## TASK INSTRUCTIONS:
Transcribe each record below character for character.

## STORED DATA:
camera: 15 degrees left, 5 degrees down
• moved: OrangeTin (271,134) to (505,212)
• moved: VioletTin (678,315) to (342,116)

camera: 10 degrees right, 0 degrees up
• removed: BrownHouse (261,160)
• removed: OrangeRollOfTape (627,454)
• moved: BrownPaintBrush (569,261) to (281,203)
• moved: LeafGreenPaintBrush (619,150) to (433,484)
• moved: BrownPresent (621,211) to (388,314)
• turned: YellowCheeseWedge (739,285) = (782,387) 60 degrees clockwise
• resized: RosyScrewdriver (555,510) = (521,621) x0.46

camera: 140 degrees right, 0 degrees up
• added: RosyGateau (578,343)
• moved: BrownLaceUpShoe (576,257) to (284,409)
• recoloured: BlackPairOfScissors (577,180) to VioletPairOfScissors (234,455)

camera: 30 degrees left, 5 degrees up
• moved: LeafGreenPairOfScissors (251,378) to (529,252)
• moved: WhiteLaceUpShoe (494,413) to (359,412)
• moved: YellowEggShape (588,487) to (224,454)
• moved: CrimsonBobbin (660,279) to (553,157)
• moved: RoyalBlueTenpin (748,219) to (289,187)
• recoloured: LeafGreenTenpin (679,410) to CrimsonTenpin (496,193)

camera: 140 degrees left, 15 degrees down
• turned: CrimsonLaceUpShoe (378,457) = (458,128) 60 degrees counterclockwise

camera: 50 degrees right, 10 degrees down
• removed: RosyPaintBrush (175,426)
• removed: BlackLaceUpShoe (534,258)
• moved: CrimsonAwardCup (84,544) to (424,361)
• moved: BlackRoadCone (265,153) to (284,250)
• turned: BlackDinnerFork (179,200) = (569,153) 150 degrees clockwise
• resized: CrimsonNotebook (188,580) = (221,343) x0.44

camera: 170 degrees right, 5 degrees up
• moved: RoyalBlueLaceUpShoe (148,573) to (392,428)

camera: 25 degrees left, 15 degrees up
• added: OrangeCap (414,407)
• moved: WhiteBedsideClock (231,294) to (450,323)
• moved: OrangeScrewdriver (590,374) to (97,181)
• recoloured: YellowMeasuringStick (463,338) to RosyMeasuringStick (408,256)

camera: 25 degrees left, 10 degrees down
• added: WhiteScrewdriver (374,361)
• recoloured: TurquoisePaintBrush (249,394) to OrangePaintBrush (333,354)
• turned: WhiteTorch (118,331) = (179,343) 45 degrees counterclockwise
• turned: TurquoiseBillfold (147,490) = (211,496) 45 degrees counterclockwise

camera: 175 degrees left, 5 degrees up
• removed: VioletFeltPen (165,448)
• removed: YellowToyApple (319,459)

## RESULT FOR THIS EXERCISE:
camera: 15 degrees left, 5 degrees down
• moved: OrangeTin (271,134) to (505,212)
• moved: VioletTin (678,315) to (342,116)

camera: 10 degrees right, 0 degrees up
• removed: BrownHouse (261,160)
• removed: OrangeRollOfTape (627,454)
• moved: BrownPaintBrush (569,261) to (281,203)
• moved: LeafGreenPaintBrush (619,150) to (433,484)
• moved: BrownPresent (621,211) to (388,314)
• turned: YellowCheeseWedge (739,285) = (782,387) 60 degrees clockwise
• resized: RosyScrewdriver (555,510) = (521,621) x0.46

camera: 140 degrees right, 0 degrees up
• added: RosyGateau (578,343)
• moved: BrownLaceUpShoe (576,257) to (284,409)
• recoloured: BlackPairOfScissors (577,180) to VioletPairOfScissors (234,455)

camera: 30 degrees left, 5 degrees up
• moved: LeafGreenPairOfScissors (251,378) to (529,252)
• moved: WhiteLaceUpShoe (494,413) to (359,412)
• moved: YellowEggShape (588,487) to (224,454)
• moved: CrimsonBobbin (660,279) to (553,157)
• moved: RoyalBlueTenpin (748,219) to (289,187)
• recoloured: LeafGreenTenpin (679,410) to CrimsonTenpin (496,193)

camera: 140 degrees left, 15 degrees down
• turned: CrimsonLaceUpShoe (378,457) = (458,128) 60 degrees counterclockwise

camera: 50 degrees right, 10 degrees down
• removed: RosyPaintBrush (175,426)
• removed: BlackLaceUpShoe (534,258)
• moved: CrimsonAwardCup (84,544) to (424,361)
• moved: BlackRoadCone (265,153) to (284,250)
• turned: BlackDinnerFork (179,200) = (569,153) 150 degrees clockwise
• resized: CrimsonNotebook (188,580) = (221,343) x0.44

camera: 170 degrees right, 5 degrees up
• moved: RoyalBlueLaceUpShoe (148,573) to (392,428)

camera: 25 degrees left, 15 degrees up
• added: OrangeCap (414,407)
• moved: WhiteBedsideClock (231,294) to (450,323)
• moved: OrangeScrewdriver (590,374) to (97,181)
• recoloured: YellowMeasuringStick (463,338) to RosyMeasuringStick (408,256)

camera: 25 degrees left, 10 degrees down
• added: WhiteScrewdriver (374,361)
• recoloured: TurquoisePaintBrush (249,394) to OrangePaintBrush (333,354)
• turned: WhiteTorch (118,331) = (179,343) 45 degrees counterclockwise
• turned: TurquoiseBillfold (147,490) = (211,496) 45 degrees counterclockwise

camera: 175 degrees left, 5 degrees up
• removed: VioletFeltPen (165,448)
• removed: YellowToyApple (319,459)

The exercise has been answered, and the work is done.